[Task]: Print every line of the material below exactly as it stands, but omit the pictures.

[Data supplied]:

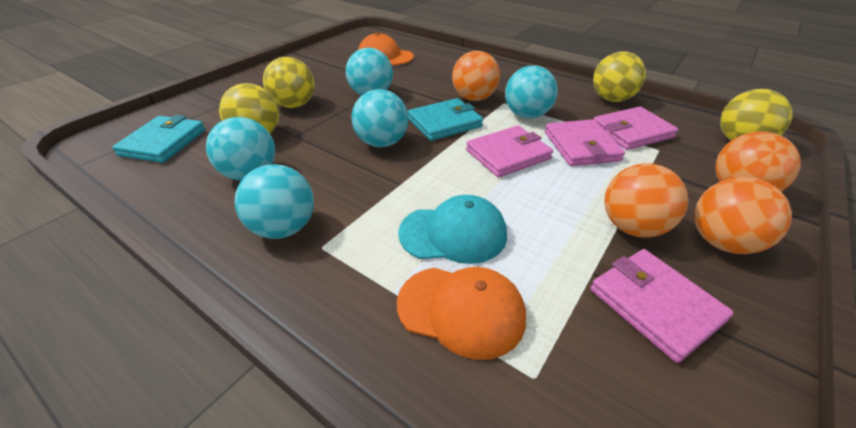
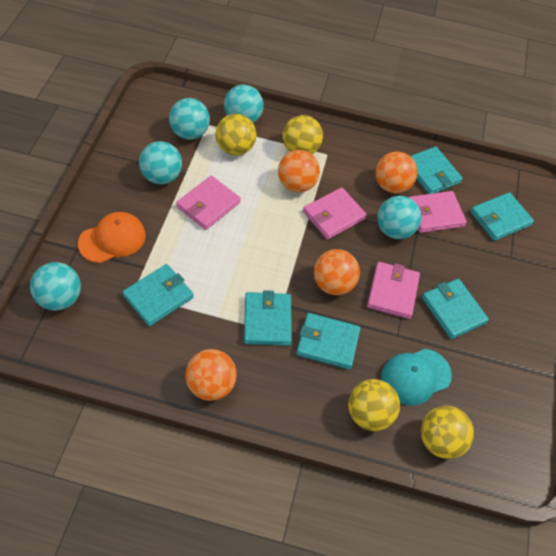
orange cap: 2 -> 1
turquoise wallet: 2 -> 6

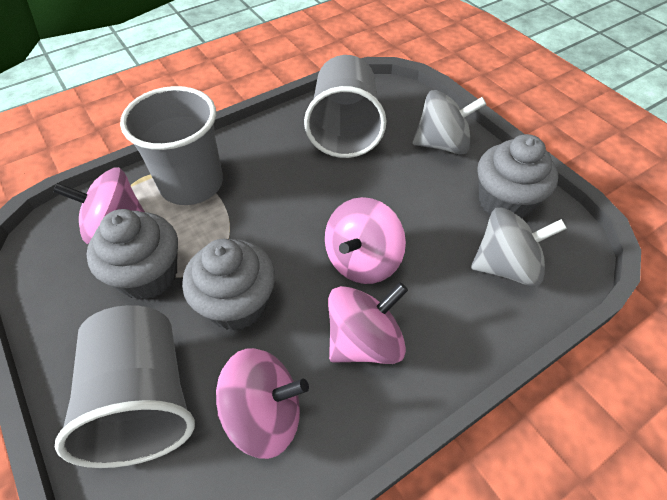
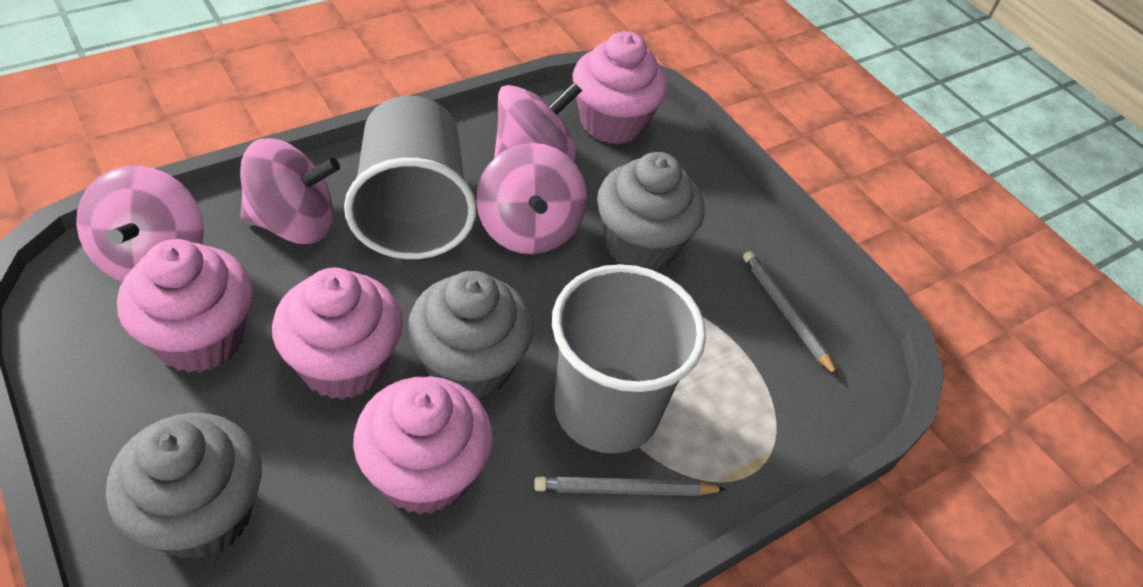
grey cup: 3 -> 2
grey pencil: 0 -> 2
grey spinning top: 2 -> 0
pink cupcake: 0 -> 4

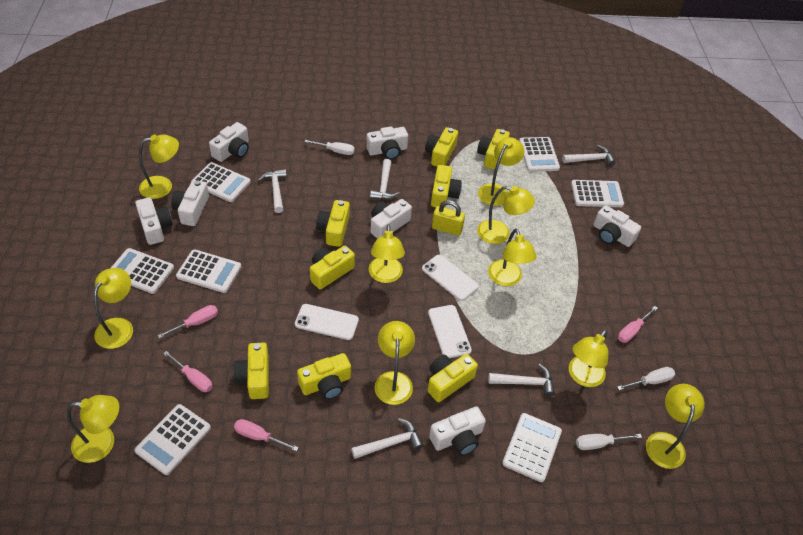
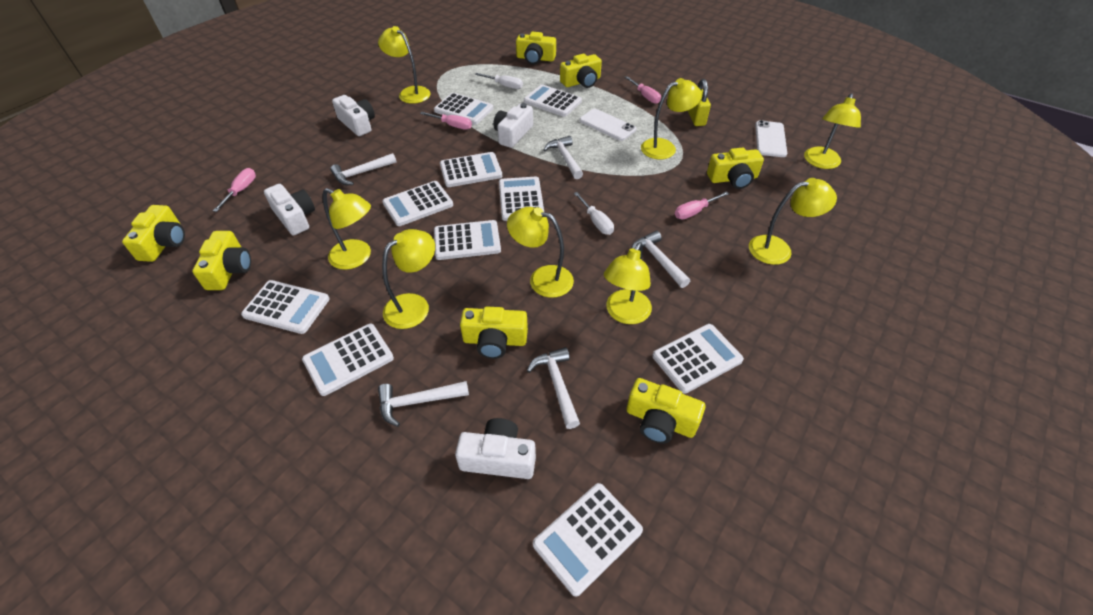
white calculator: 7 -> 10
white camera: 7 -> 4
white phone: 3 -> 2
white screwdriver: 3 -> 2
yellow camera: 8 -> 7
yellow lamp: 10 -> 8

[Output of the exercise]:
orange cap: 2 -> 1
turquoise wallet: 2 -> 6

grey cup: 3 -> 2
grey pencil: 0 -> 2
grey spinning top: 2 -> 0
pink cupcake: 0 -> 4

white calculator: 7 -> 10
white camera: 7 -> 4
white phone: 3 -> 2
white screwdriver: 3 -> 2
yellow camera: 8 -> 7
yellow lamp: 10 -> 8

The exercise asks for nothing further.